• _Brief_
An image-free, exact copy of the records below is required.

Before-and-after scene images
BEGIN
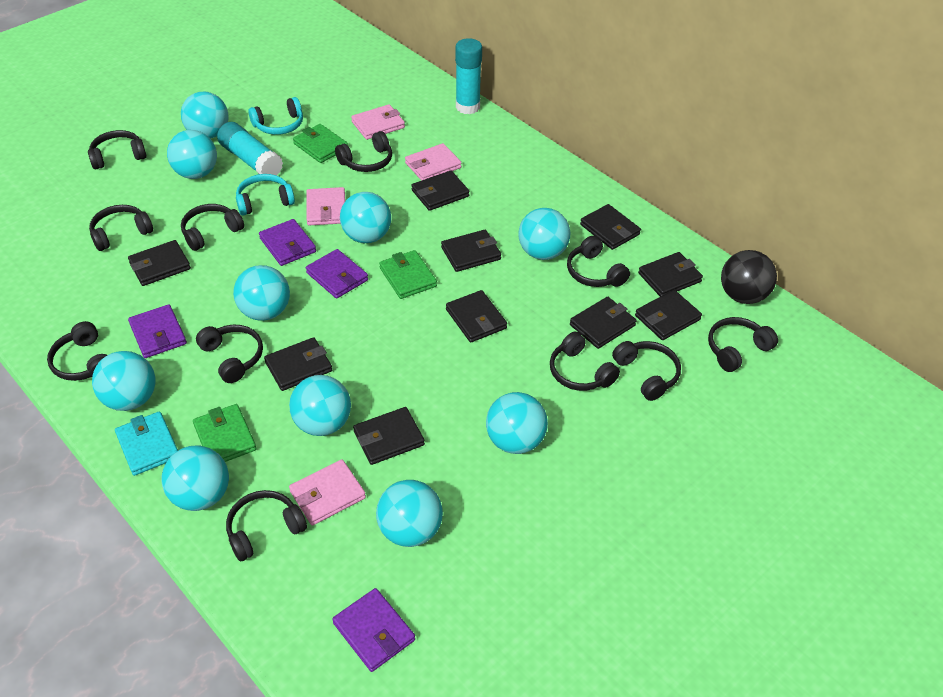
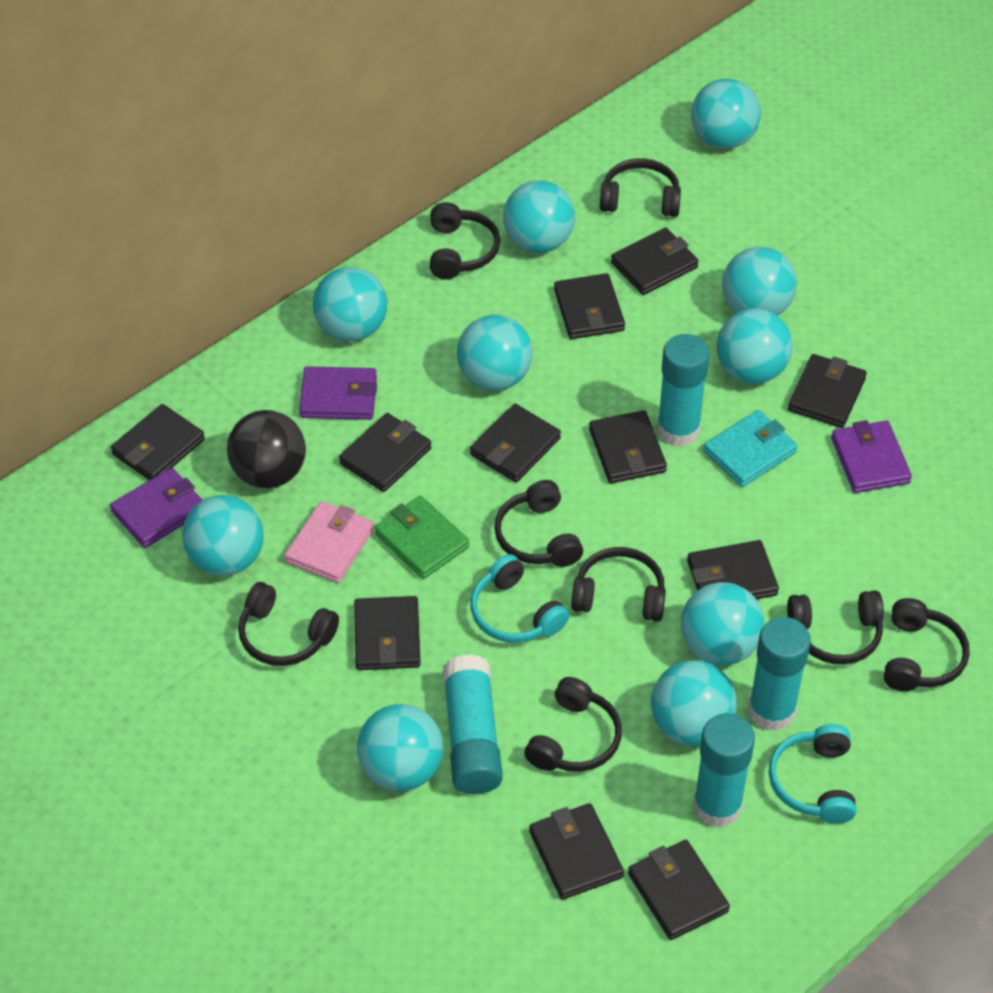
black headphones: 11 -> 8
black wallet: 10 -> 11
green wallet: 3 -> 1
pink wallet: 4 -> 1
purple wallet: 4 -> 3
turquoise glue stick: 2 -> 4

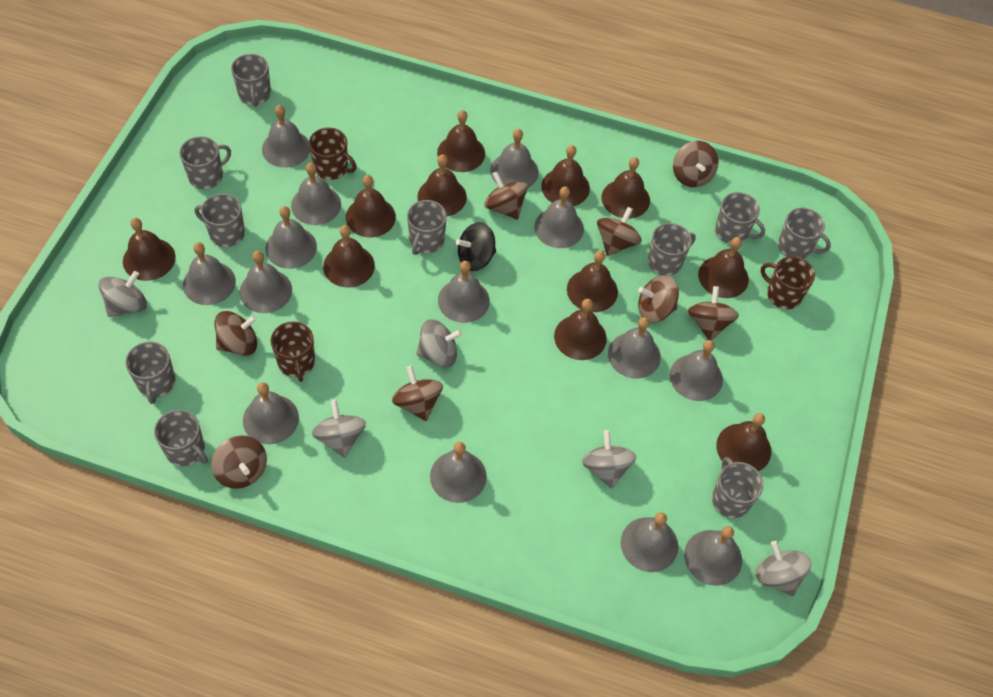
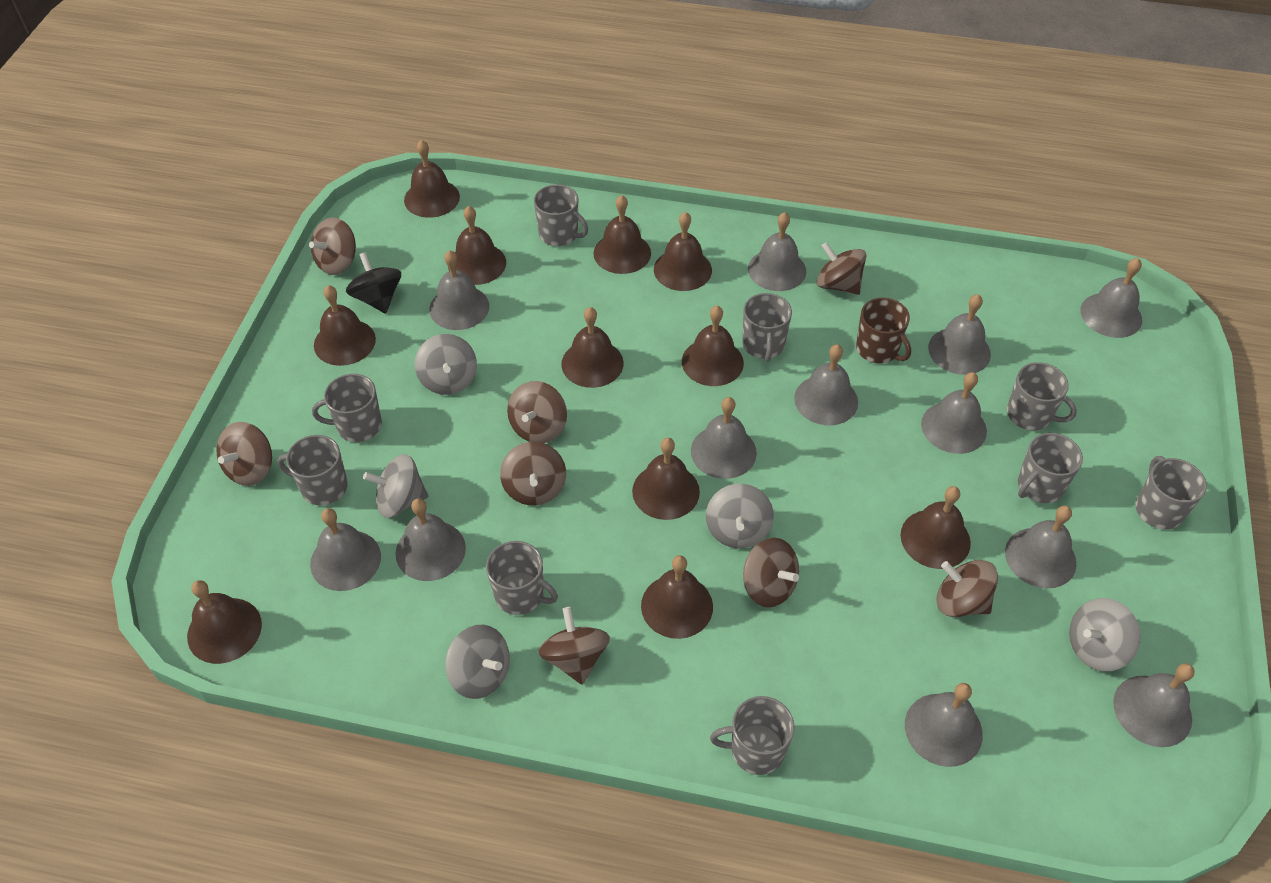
brown mug: 3 -> 1
grey bell: 14 -> 12
grey mug: 10 -> 9

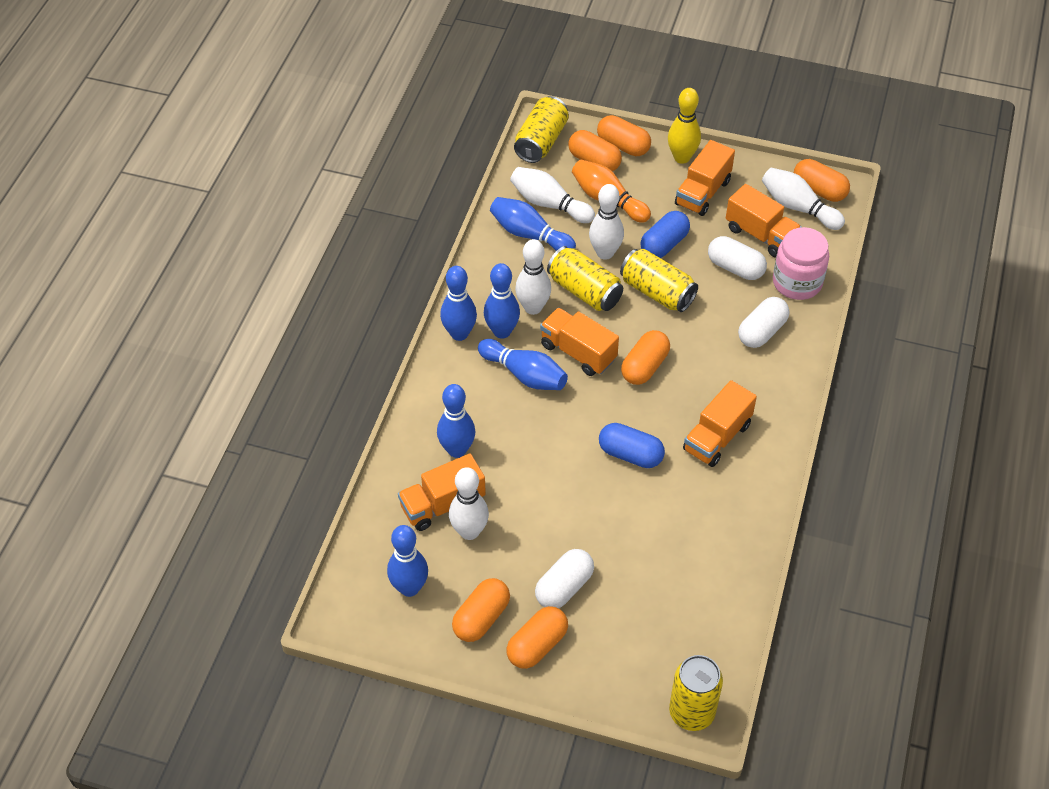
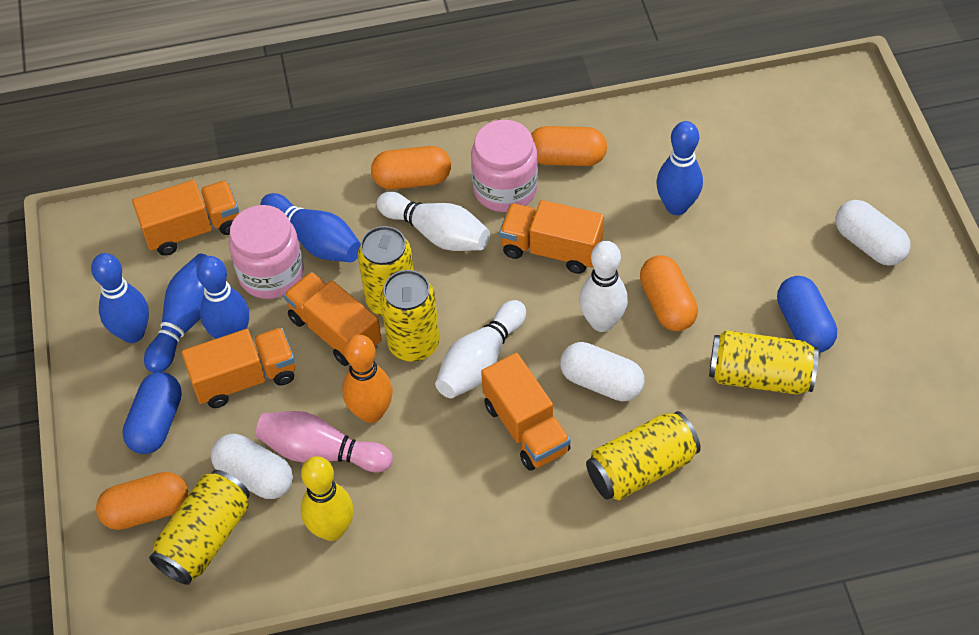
blue bowling pin: 6 -> 5
orange capsule: 6 -> 4
pink bowling pin: 0 -> 1
pink jar: 1 -> 2
white bowling pin: 5 -> 3
yellow can: 4 -> 5

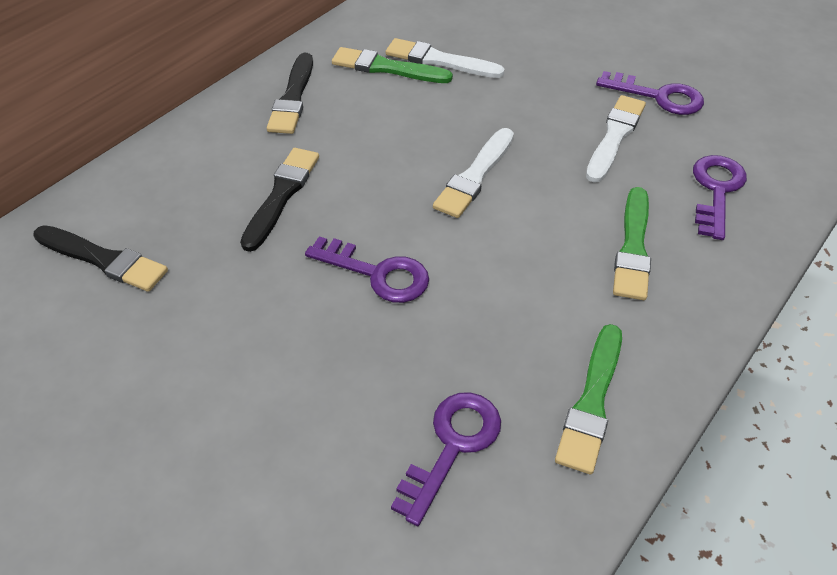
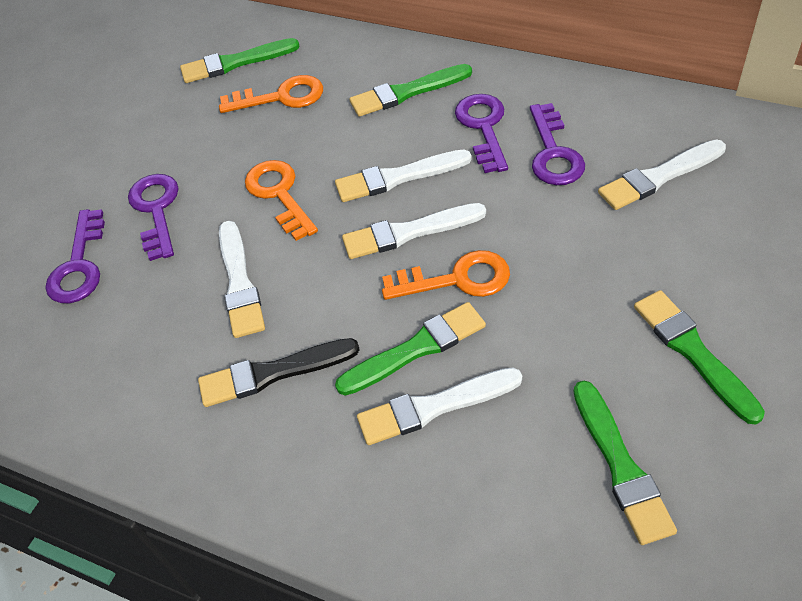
black brush: 3 -> 1
green brush: 3 -> 5
orange key: 0 -> 3
white brush: 3 -> 5

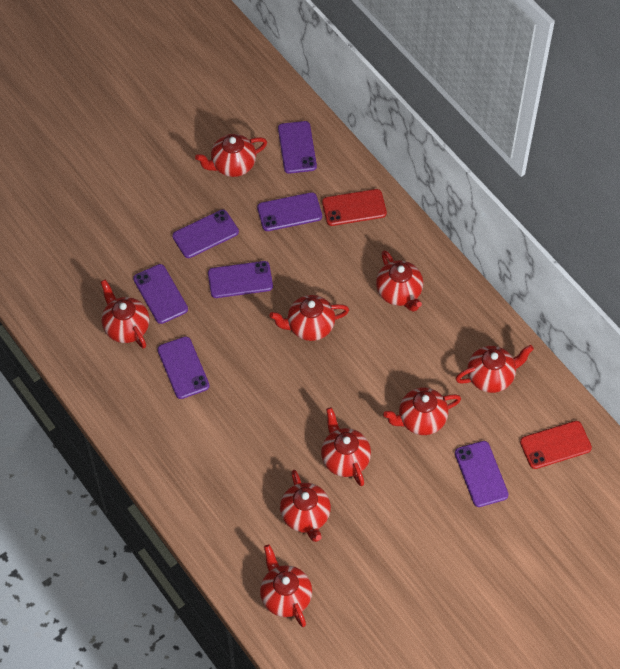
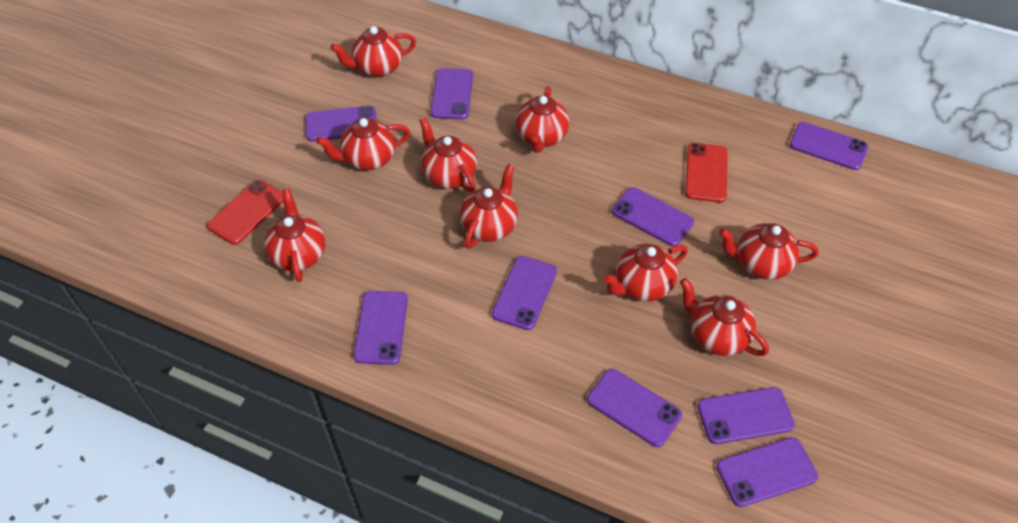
purple phone: 7 -> 9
END
• _Task response_
black headphones: 11 -> 8
black wallet: 10 -> 11
green wallet: 3 -> 1
pink wallet: 4 -> 1
purple wallet: 4 -> 3
turquoise glue stick: 2 -> 4

brown mug: 3 -> 1
grey bell: 14 -> 12
grey mug: 10 -> 9

blue bowling pin: 6 -> 5
orange capsule: 6 -> 4
pink bowling pin: 0 -> 1
pink jar: 1 -> 2
white bowling pin: 5 -> 3
yellow can: 4 -> 5

black brush: 3 -> 1
green brush: 3 -> 5
orange key: 0 -> 3
white brush: 3 -> 5

purple phone: 7 -> 9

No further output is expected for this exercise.